Scene change data
━━━━

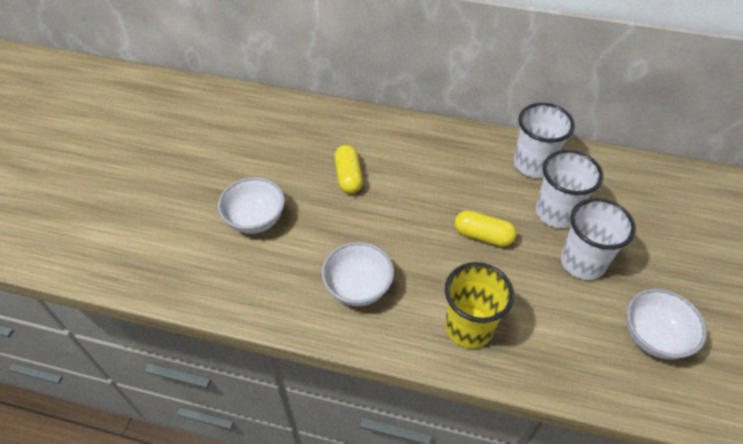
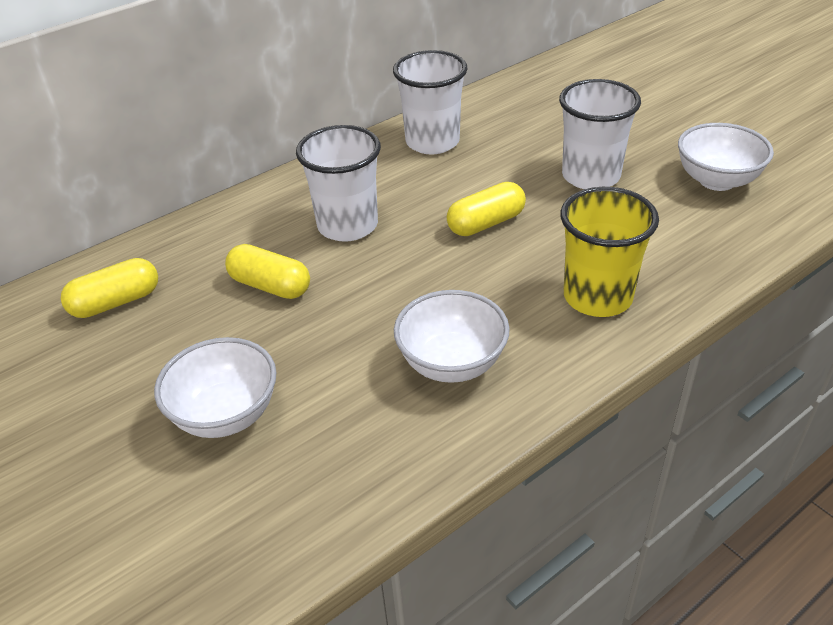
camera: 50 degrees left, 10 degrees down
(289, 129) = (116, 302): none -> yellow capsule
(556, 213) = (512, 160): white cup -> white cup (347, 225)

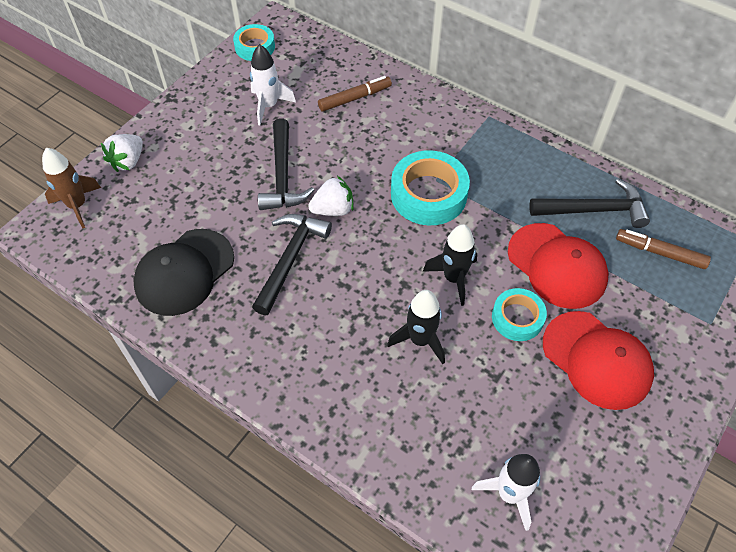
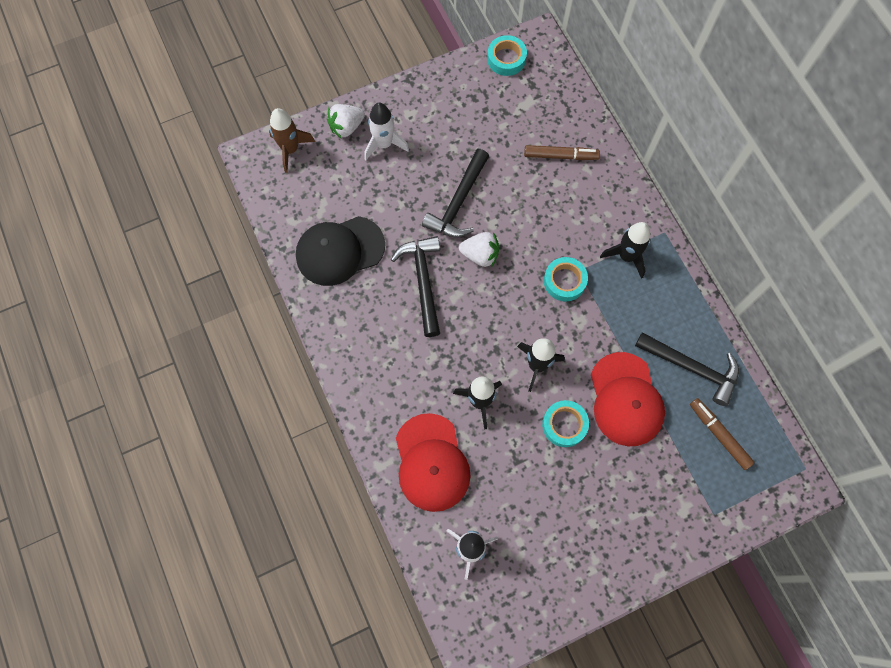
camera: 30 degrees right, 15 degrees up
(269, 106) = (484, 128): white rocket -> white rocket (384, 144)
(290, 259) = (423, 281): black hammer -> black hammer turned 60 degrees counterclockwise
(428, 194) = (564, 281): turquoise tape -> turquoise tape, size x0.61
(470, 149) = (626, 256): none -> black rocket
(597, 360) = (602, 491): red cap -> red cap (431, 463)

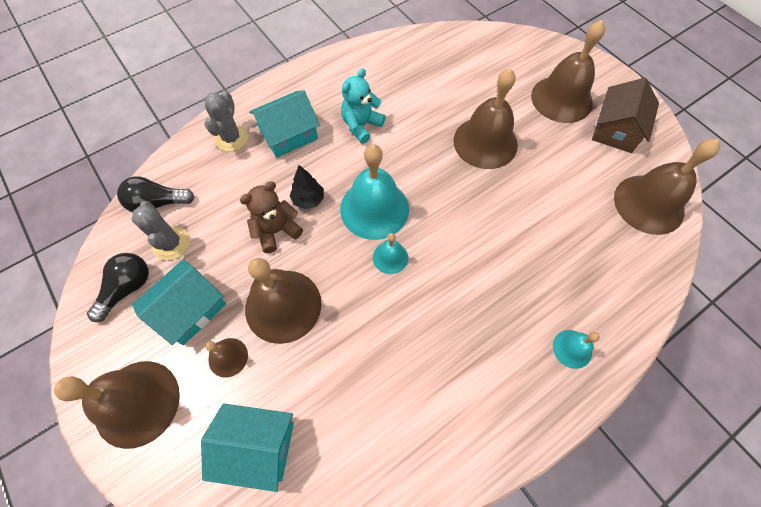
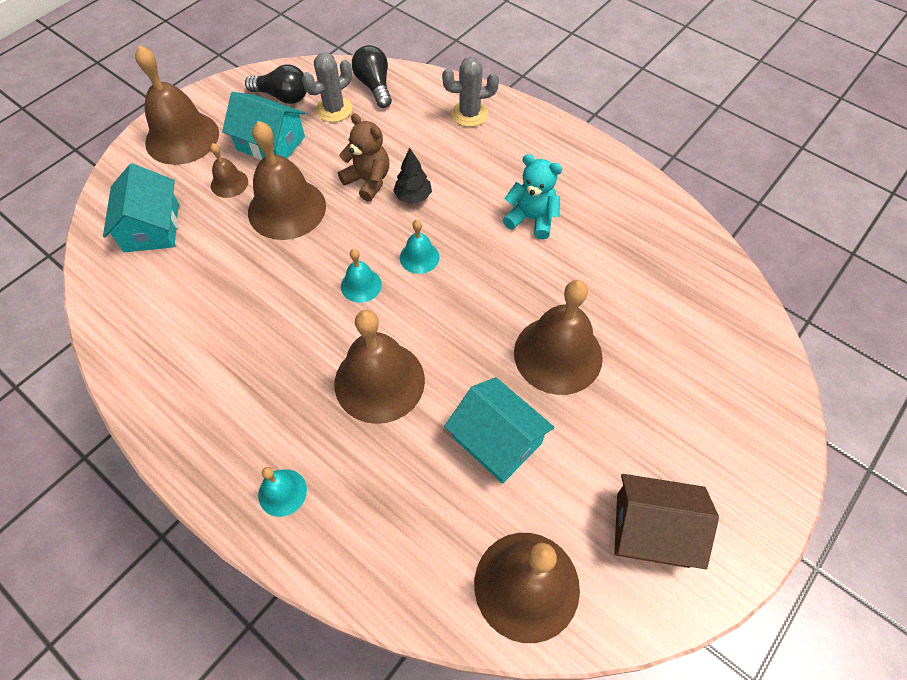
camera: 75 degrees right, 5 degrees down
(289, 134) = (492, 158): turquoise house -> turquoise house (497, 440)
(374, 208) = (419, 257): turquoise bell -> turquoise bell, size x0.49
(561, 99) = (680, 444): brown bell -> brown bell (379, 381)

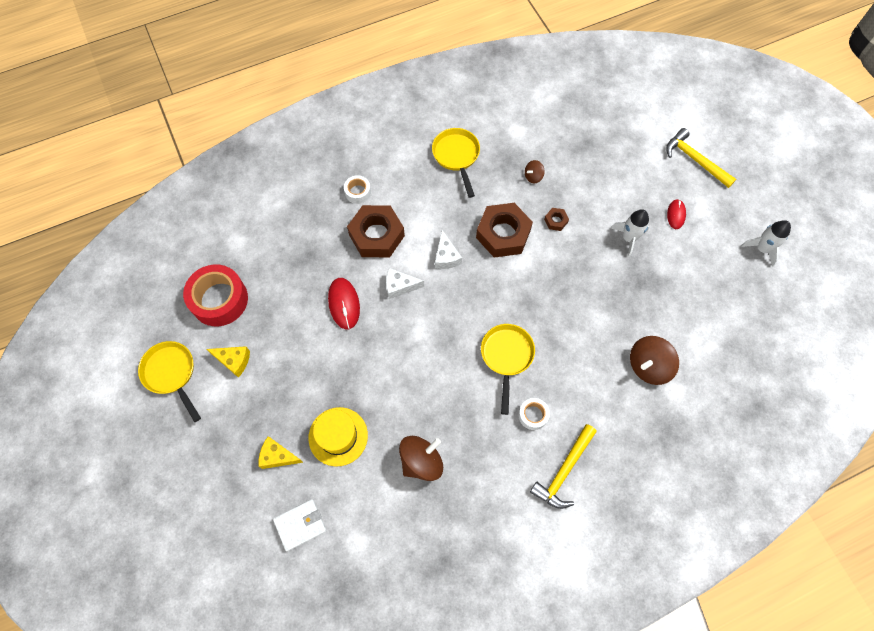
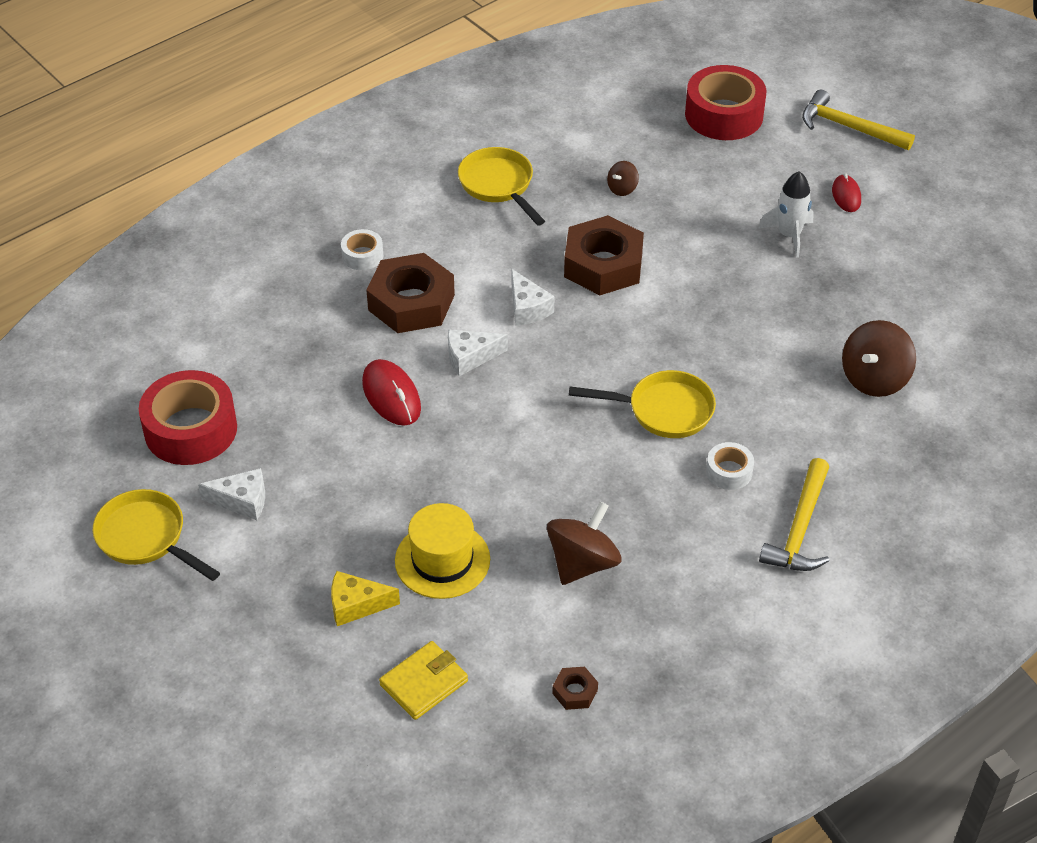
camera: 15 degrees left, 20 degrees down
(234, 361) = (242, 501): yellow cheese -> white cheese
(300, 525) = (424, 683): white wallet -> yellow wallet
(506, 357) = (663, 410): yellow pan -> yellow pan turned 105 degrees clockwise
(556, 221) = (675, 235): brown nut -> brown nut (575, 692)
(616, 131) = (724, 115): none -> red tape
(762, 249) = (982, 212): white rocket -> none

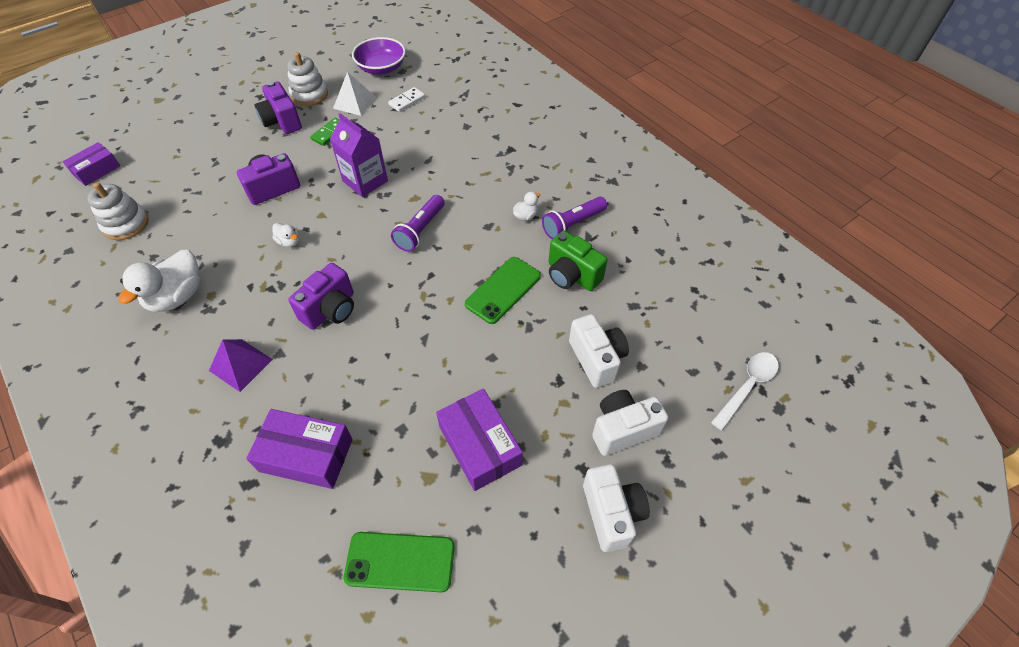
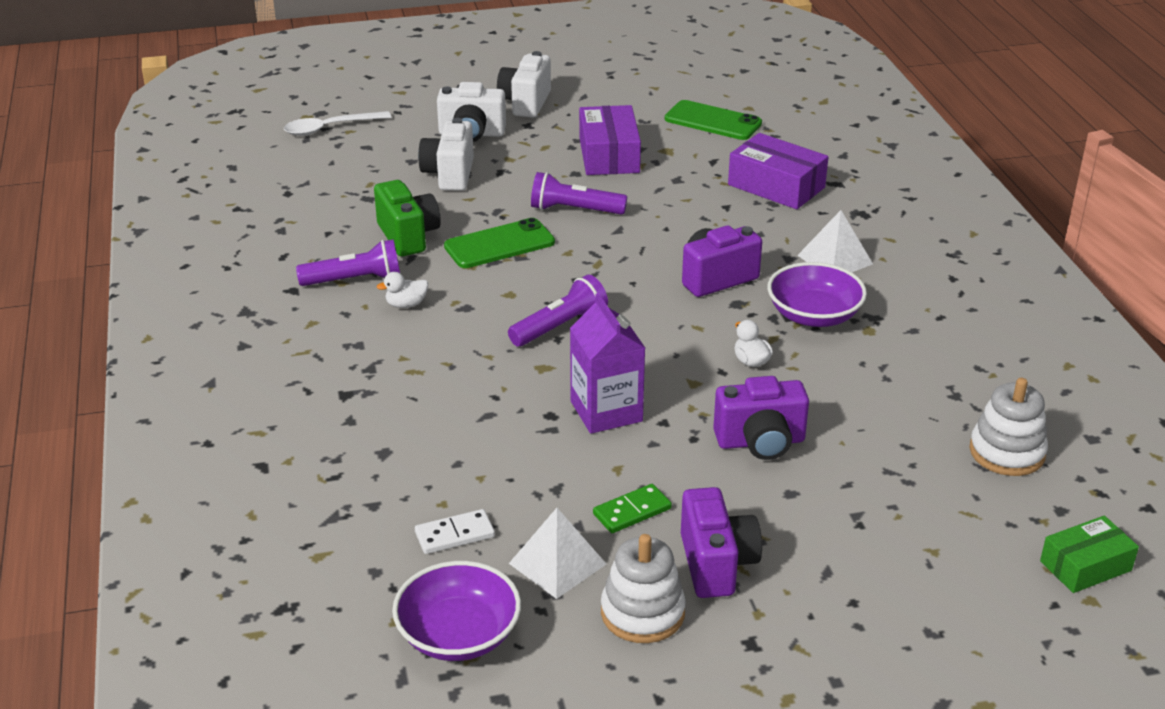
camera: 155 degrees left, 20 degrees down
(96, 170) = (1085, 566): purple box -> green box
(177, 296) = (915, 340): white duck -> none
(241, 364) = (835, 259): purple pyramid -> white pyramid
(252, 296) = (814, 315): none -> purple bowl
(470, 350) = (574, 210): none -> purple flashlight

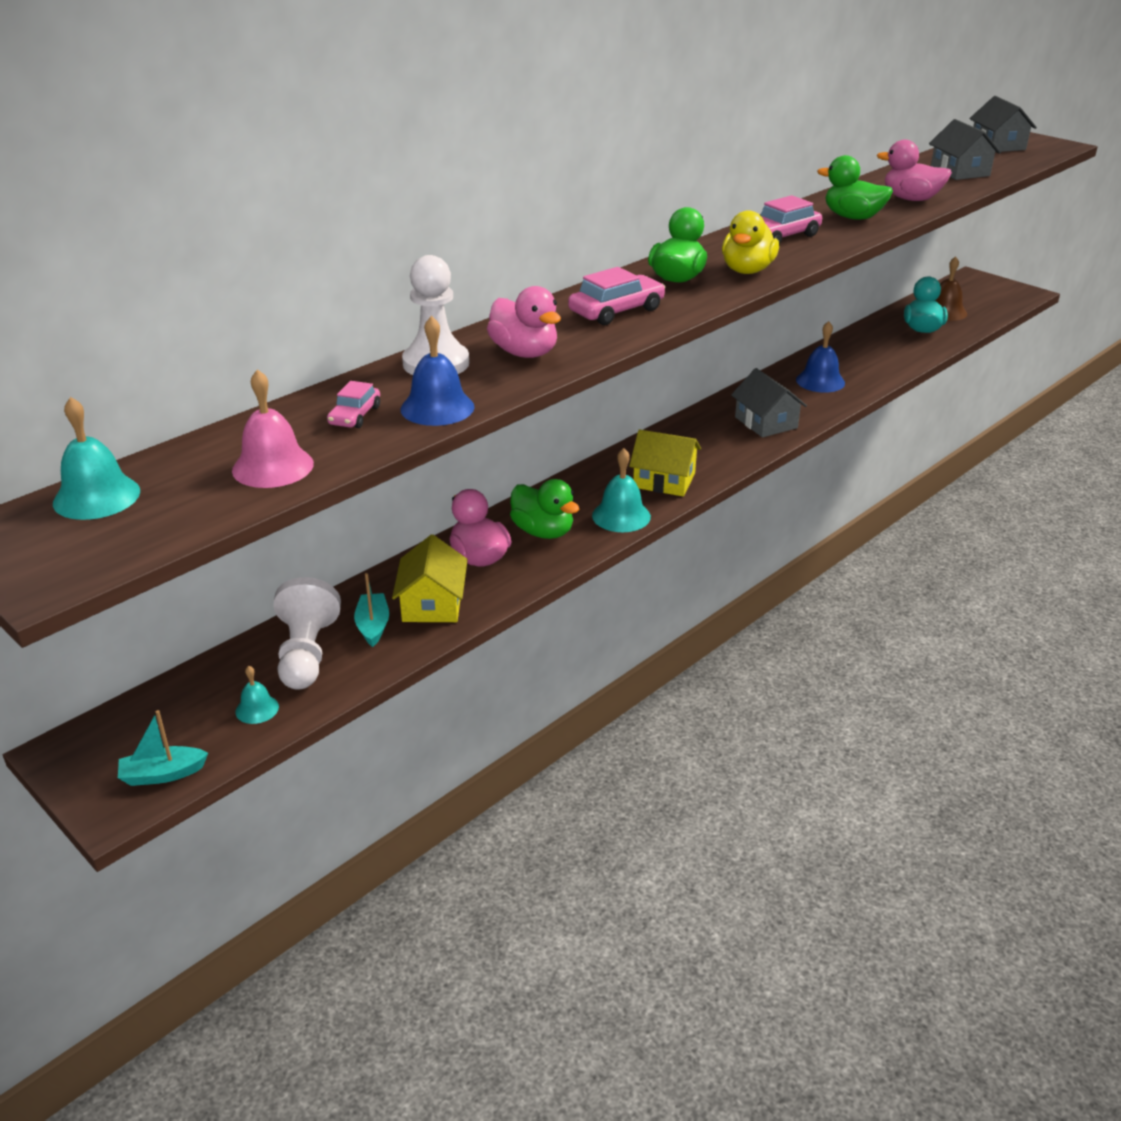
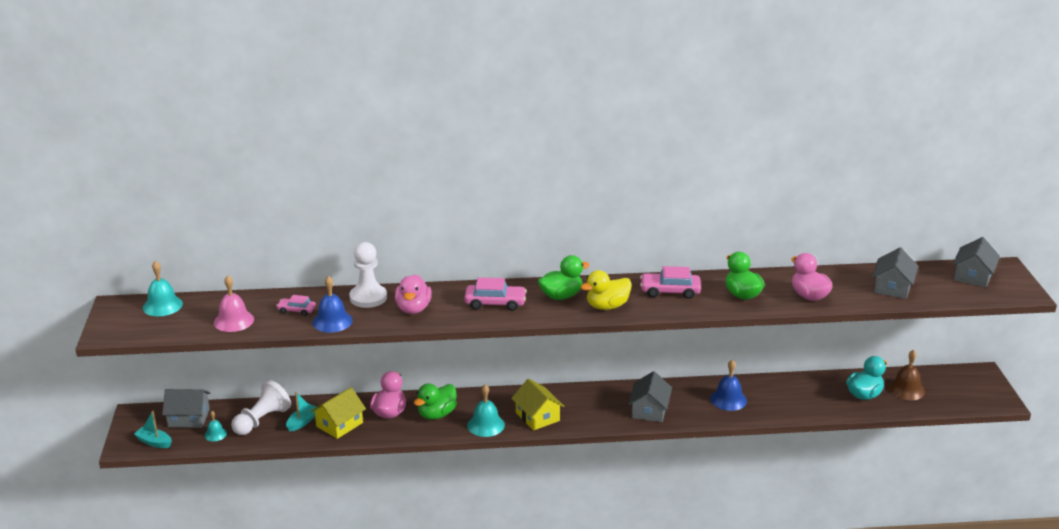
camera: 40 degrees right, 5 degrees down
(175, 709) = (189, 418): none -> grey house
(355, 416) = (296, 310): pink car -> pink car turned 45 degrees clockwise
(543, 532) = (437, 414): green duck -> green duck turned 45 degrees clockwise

━━━━

### [Exercise requirements]
Across all the records above, find each line with "yellow" in it and copy it.

### [Expected answer]
(289, 129) = (116, 302): none -> yellow capsule
(234, 361) = (242, 501): yellow cheese -> white cheese
(300, 525) = (424, 683): white wallet -> yellow wallet
(506, 357) = (663, 410): yellow pan -> yellow pan turned 105 degrees clockwise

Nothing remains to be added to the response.